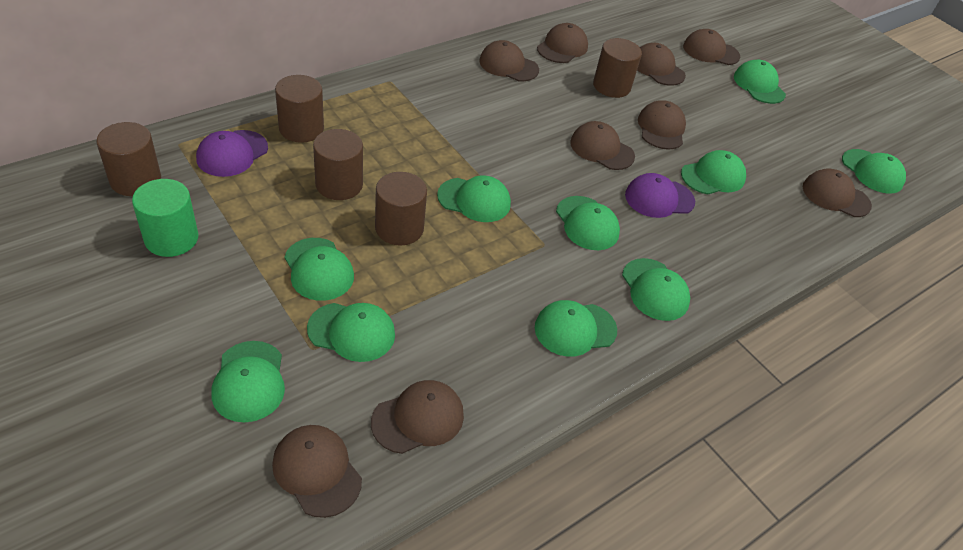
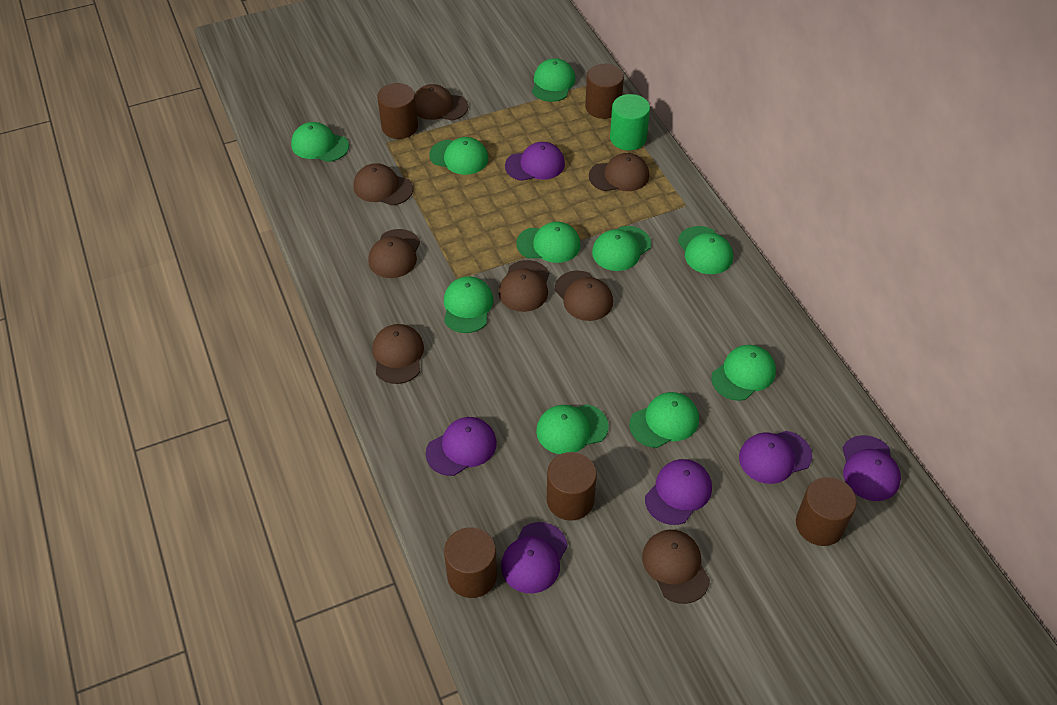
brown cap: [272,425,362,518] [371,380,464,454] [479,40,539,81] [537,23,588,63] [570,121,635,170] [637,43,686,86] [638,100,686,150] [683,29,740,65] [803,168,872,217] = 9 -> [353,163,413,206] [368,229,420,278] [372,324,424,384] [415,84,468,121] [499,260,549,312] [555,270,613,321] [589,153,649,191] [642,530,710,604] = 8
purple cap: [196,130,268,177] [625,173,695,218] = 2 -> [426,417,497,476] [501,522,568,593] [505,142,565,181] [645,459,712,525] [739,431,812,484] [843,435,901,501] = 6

────────────────

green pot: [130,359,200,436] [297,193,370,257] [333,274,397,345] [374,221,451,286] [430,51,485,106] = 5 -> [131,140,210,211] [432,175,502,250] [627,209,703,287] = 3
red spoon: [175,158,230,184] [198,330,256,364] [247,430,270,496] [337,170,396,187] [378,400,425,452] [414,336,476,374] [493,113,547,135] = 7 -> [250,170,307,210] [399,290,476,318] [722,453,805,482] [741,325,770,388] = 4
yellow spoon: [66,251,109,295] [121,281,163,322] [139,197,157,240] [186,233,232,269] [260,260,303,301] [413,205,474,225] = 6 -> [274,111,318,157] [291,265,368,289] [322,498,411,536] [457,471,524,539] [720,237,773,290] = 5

────────────────

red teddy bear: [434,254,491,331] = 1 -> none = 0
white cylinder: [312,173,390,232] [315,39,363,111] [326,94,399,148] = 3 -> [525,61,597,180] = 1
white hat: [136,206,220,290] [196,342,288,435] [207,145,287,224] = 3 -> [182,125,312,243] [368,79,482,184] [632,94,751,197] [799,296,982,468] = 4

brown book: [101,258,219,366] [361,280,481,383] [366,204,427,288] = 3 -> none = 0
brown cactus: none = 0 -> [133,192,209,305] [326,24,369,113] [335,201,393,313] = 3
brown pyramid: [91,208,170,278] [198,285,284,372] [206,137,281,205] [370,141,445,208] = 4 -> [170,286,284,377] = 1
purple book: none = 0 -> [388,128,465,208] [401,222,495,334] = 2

────────────────

■ GOAL OF THE EXERCISE:
From the entries above, give again exactly the lines running from the line with "green pot: [130,359,200,436]" to the line with "yellow spoon: [66,251,109,295]"; include both of those lines.

■ EXERCISE ANSWER:
green pot: [130,359,200,436] [297,193,370,257] [333,274,397,345] [374,221,451,286] [430,51,485,106] = 5 -> [131,140,210,211] [432,175,502,250] [627,209,703,287] = 3
red spoon: [175,158,230,184] [198,330,256,364] [247,430,270,496] [337,170,396,187] [378,400,425,452] [414,336,476,374] [493,113,547,135] = 7 -> [250,170,307,210] [399,290,476,318] [722,453,805,482] [741,325,770,388] = 4
yellow spoon: [66,251,109,295] [121,281,163,322] [139,197,157,240] [186,233,232,269] [260,260,303,301] [413,205,474,225] = 6 -> [274,111,318,157] [291,265,368,289] [322,498,411,536] [457,471,524,539] [720,237,773,290] = 5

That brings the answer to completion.